## WHAT YOU ARE ASKED TO DO
A single number is the answer here: how many lines of the entries contain "none"?

** RECORD SET follows **

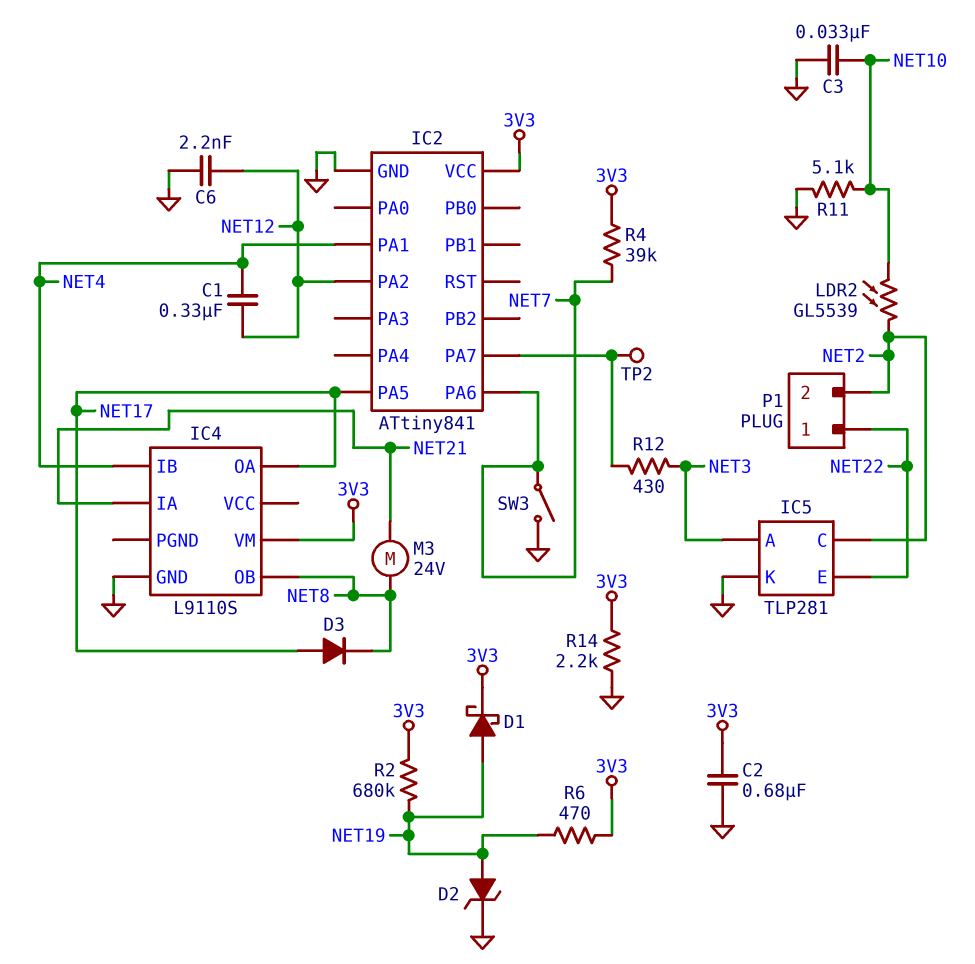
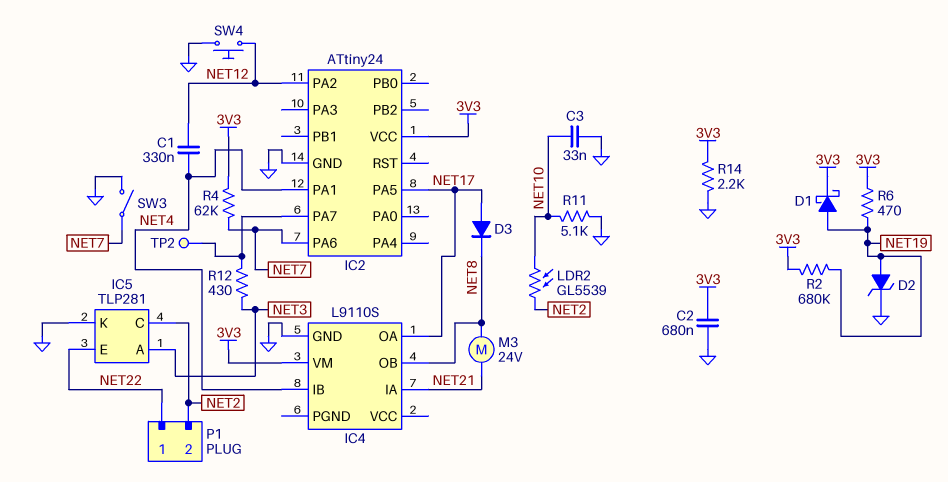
C6: 2.2nF (GND, NET12) -> none
IC2: ATtiny841 -> ATtiny24
R4: 39k (3V3, NET7) -> 62k (3V3, NET7)
SW4: none -> button (GND, NET12)

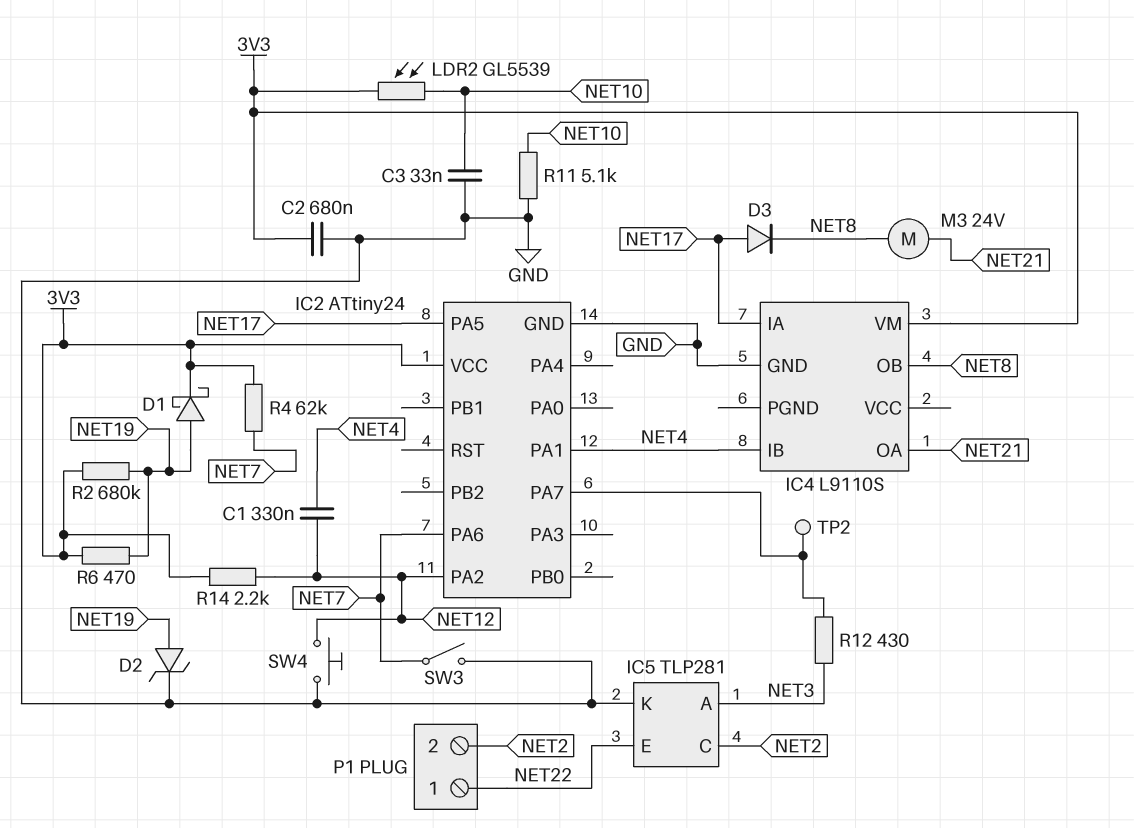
IC4 pin IA: NET21 -> NET17
IC4 pin OA: NET17 -> NET21
LDR2: GL5539 (NET2, NET10) -> GL5539 (3V3, NET10)
R14: 2.2k (3V3, GND) -> 2.2k (3V3, NET12)

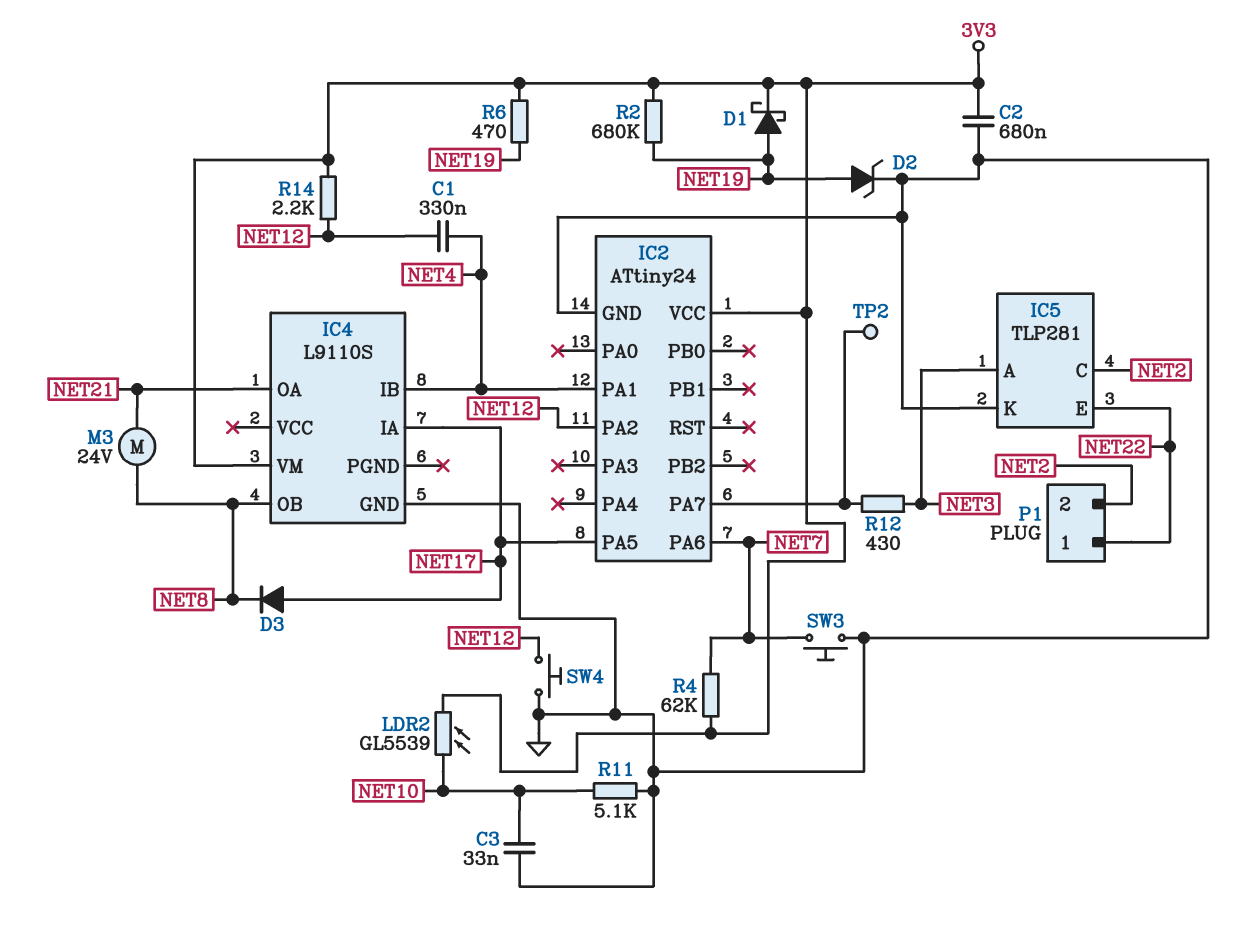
SW3: switch (GND, NET7) -> button (GND, NET7)

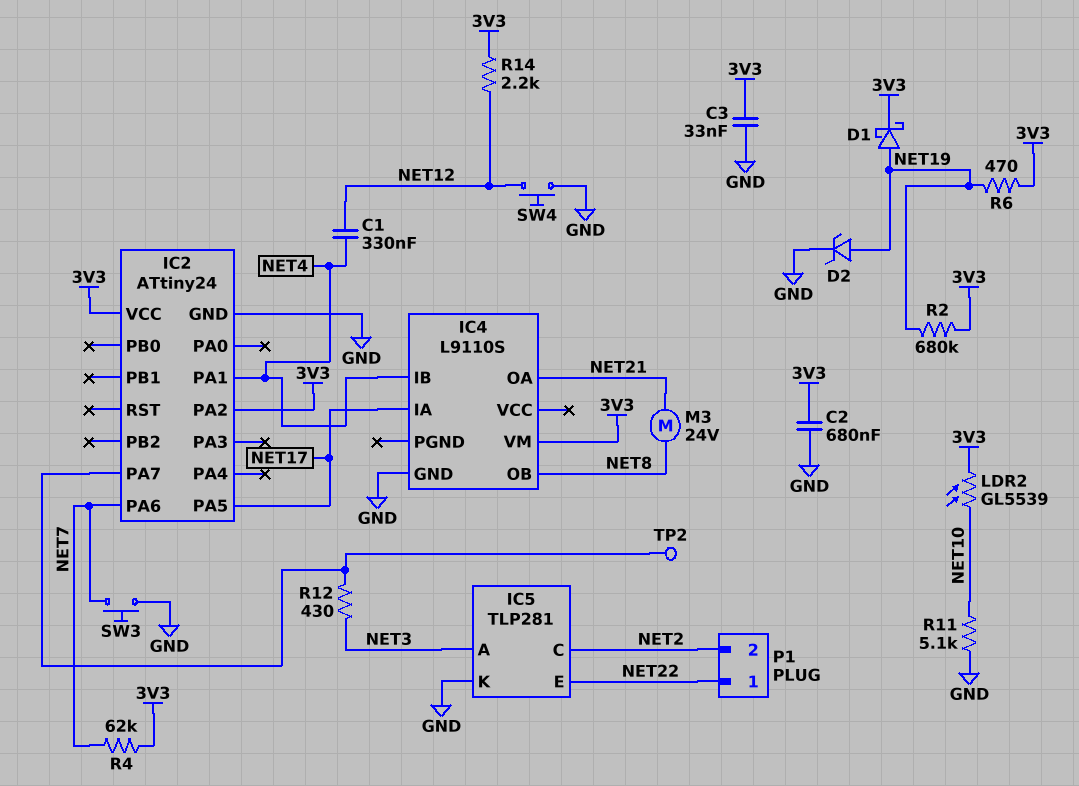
C3: 33nF (GND, NET10) -> 33nF (3V3, GND)
D3: diode (A NET17, K NET8) -> none
IC2 pin PA2: NET12 -> 3V3

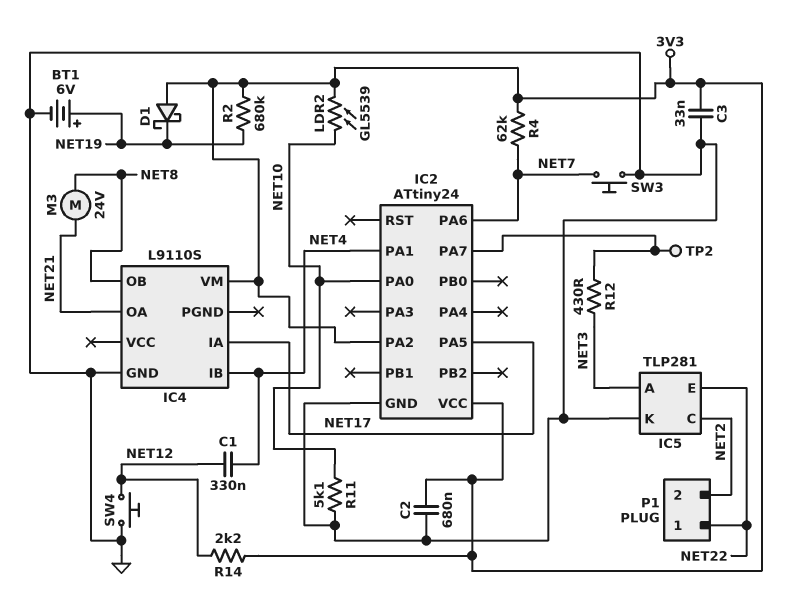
BT1: none -> 6V (plus NET19, minus GND)
D1: schottky (A NET19, K 3V3) -> schottky (A 3V3, K NET19)
D2: zener (A NET19, K GND) -> none
IC2 pin PA0: none -> NET10
R6: 470 (3V3, NET19) -> none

** End of RECORD SET **

## FINISHED EXERCISE
7